Before-and-after change records
========================================================================

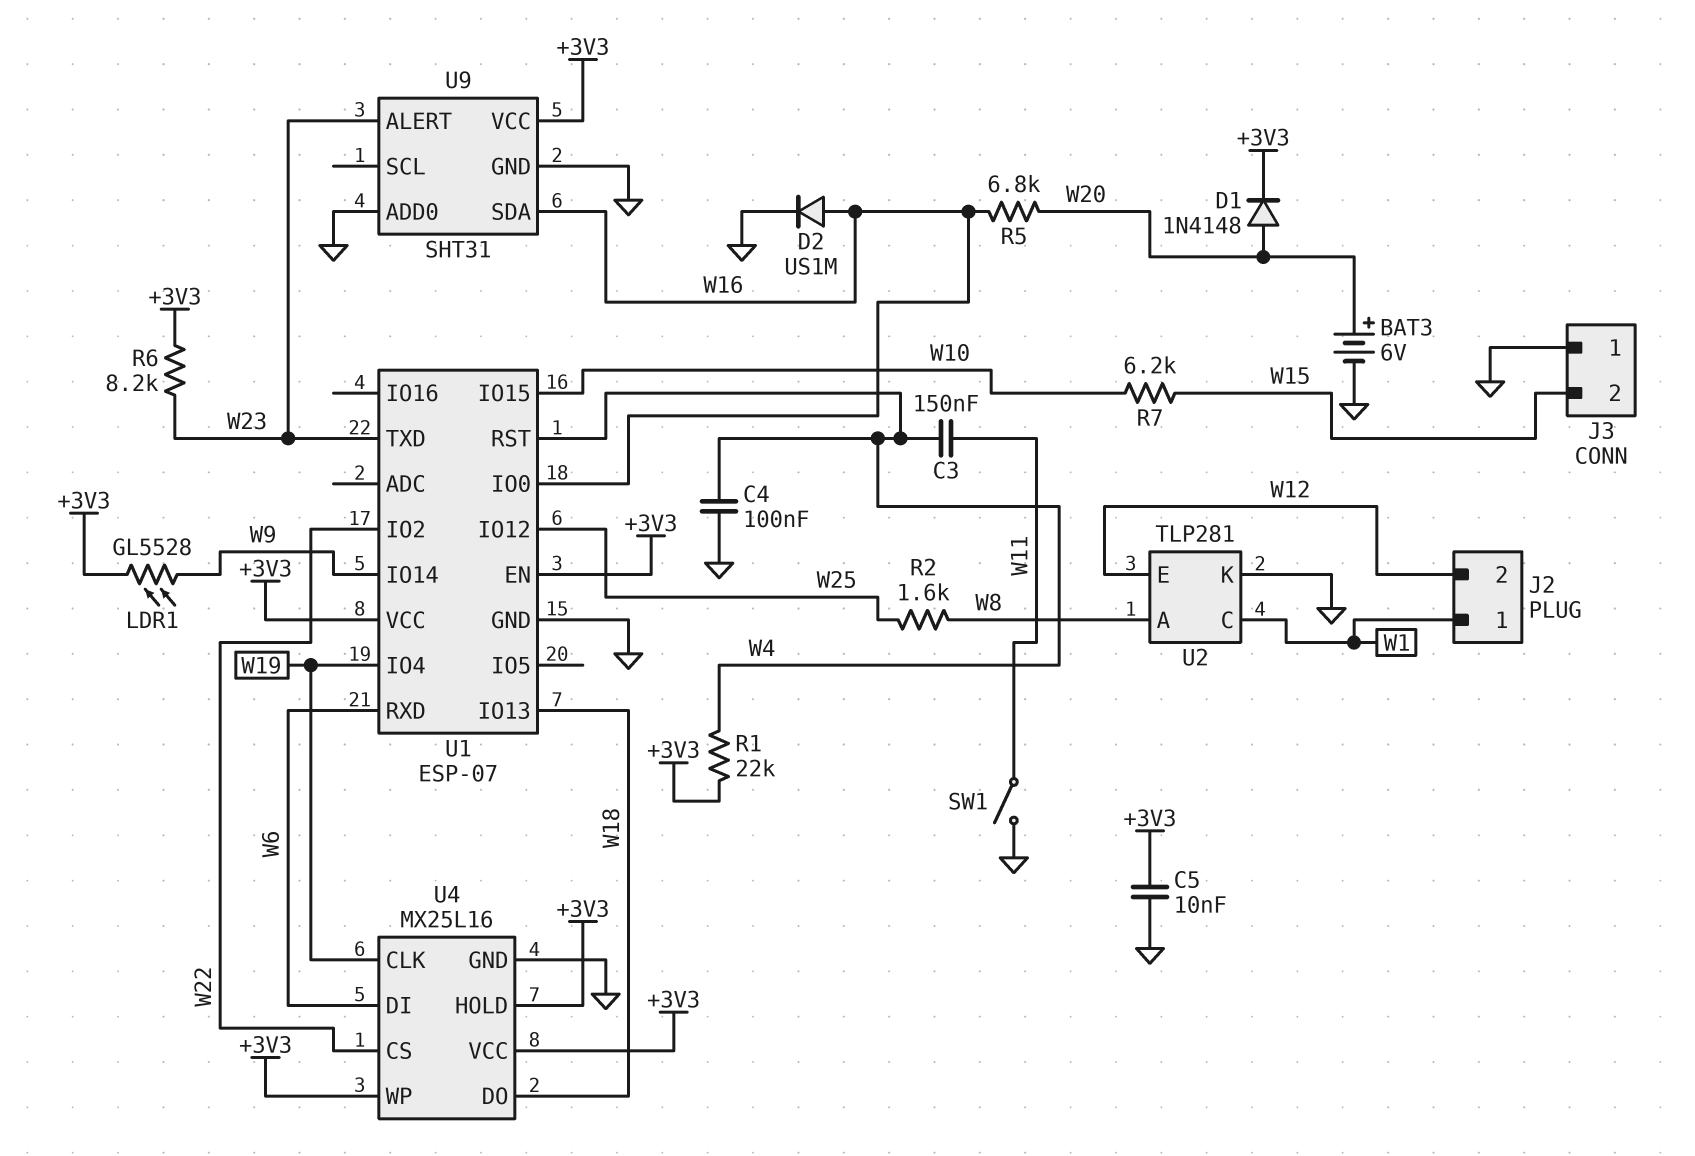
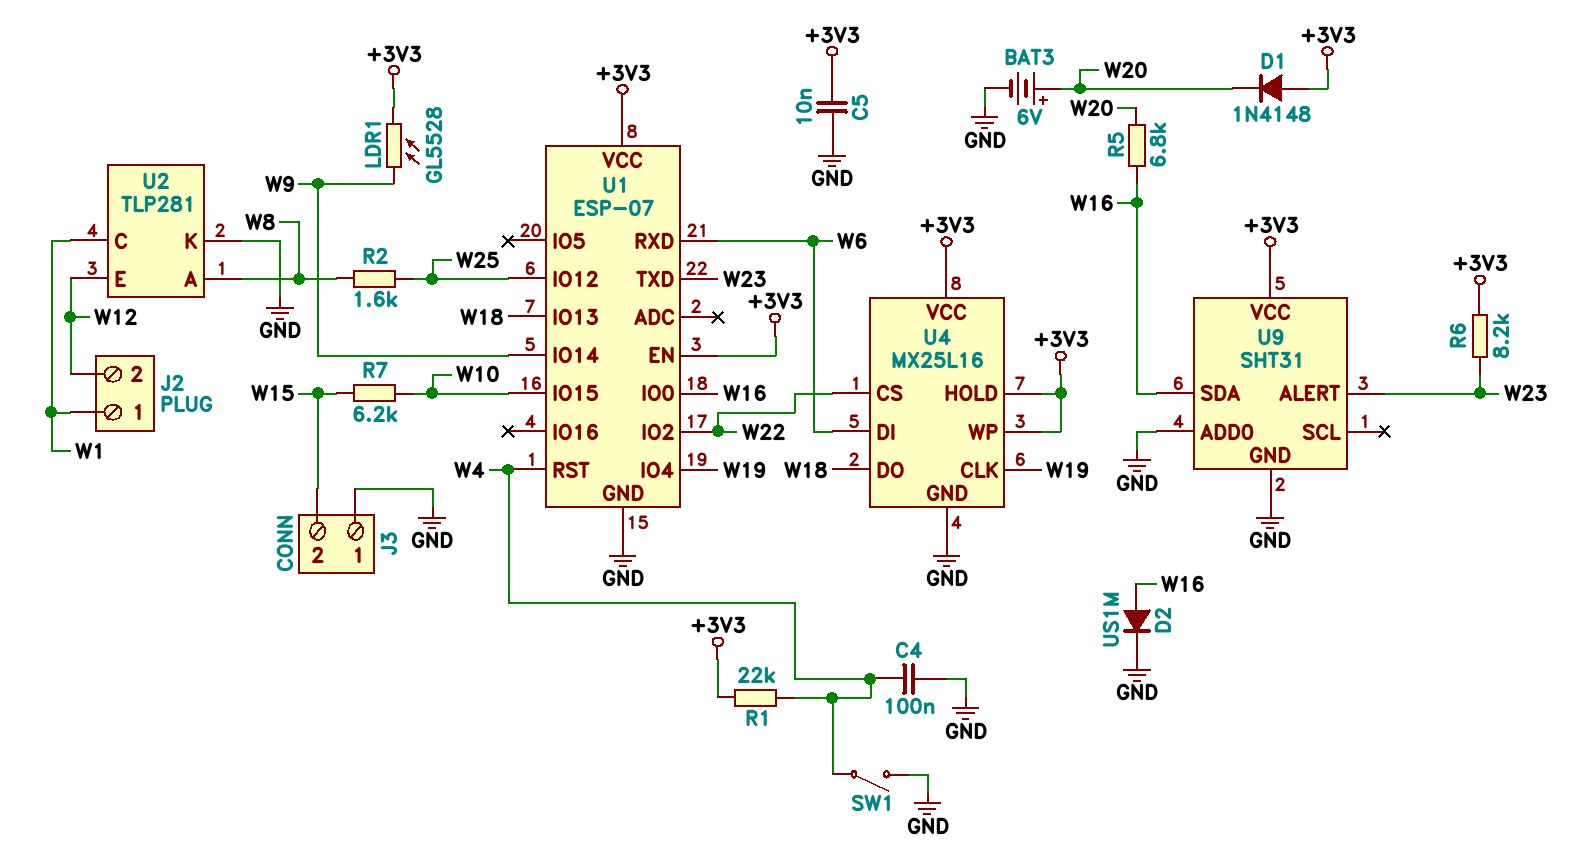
C3: 150nF (W4, W11) -> none
D1: diode 1N4148 (A W20, K +3V3) -> diode 1N4148 (A +3V3, K W20)
SW1: switch (GND, W11) -> switch (GND, W4)

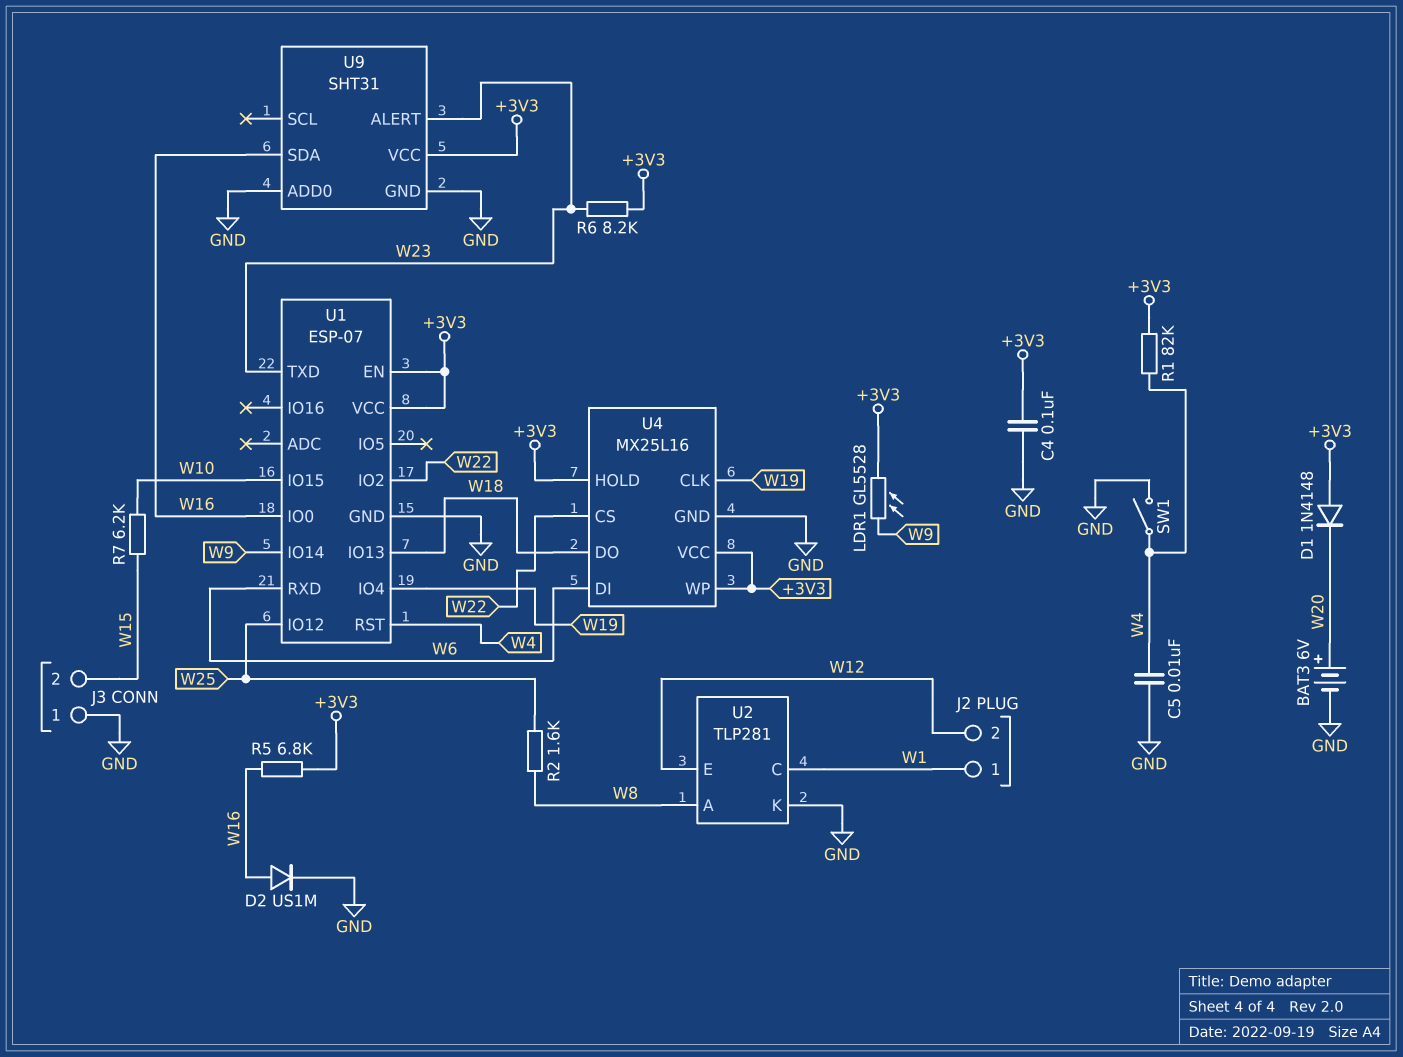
C4: 100nF (GND, W4) -> 100nF (+3V3, GND)
C5: 10nF (+3V3, GND) -> 10nF (GND, W4)
R1: 22k (+3V3, W4) -> 82k (+3V3, W4)
R5: 6.8k (W16, W20) -> 6.8k (+3V3, W16)

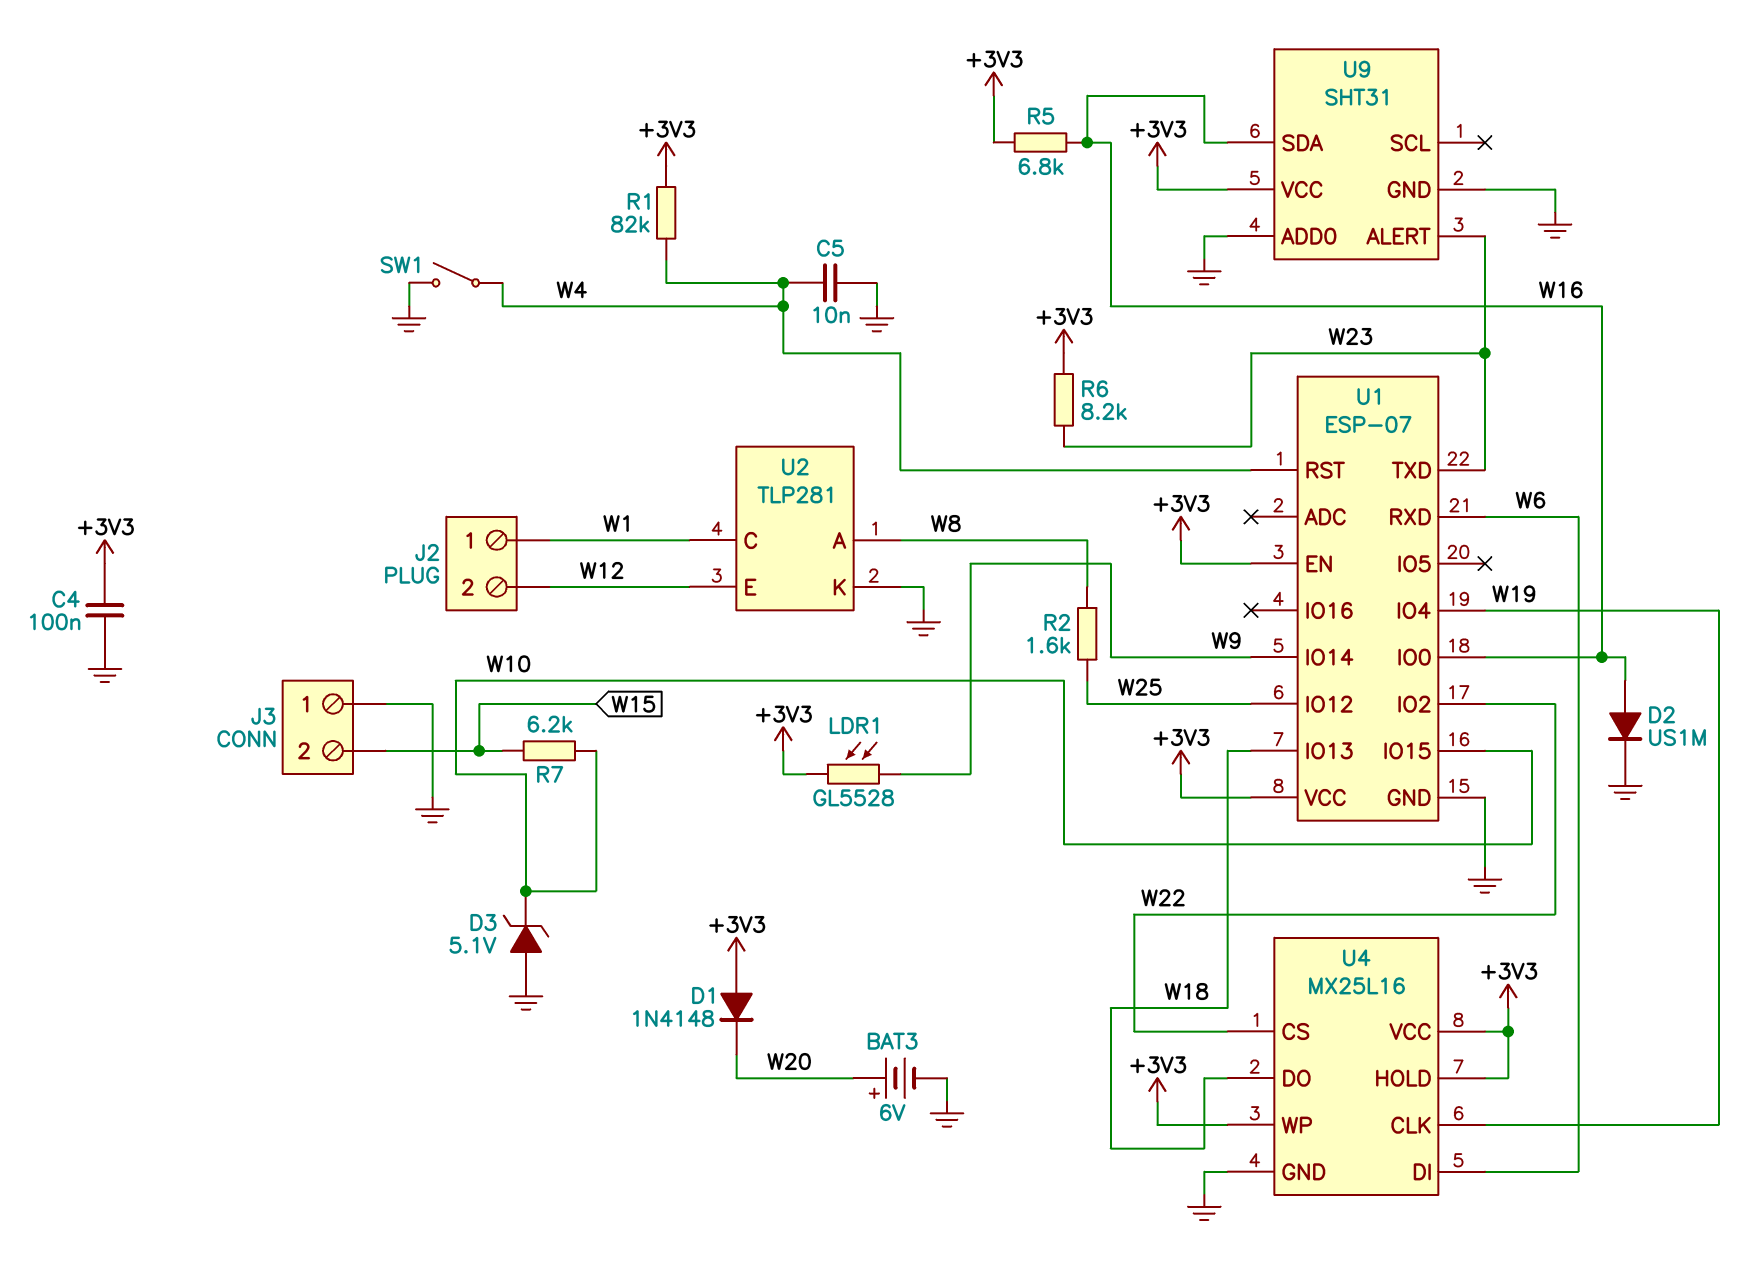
D3: none -> zener 5.1V (A GND, K W10)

========================================================================

# [EXERCISE PROMPT]
Take the records above from their first line through the line with "R1: 22k (+3V3, W4) -> 82k (+3V3, W4)" and set those lines down word for word, minus the pictures.

# [EXERCISE ANSWER]
C3: 150nF (W4, W11) -> none
D1: diode 1N4148 (A W20, K +3V3) -> diode 1N4148 (A +3V3, K W20)
SW1: switch (GND, W11) -> switch (GND, W4)

C4: 100nF (GND, W4) -> 100nF (+3V3, GND)
C5: 10nF (+3V3, GND) -> 10nF (GND, W4)
R1: 22k (+3V3, W4) -> 82k (+3V3, W4)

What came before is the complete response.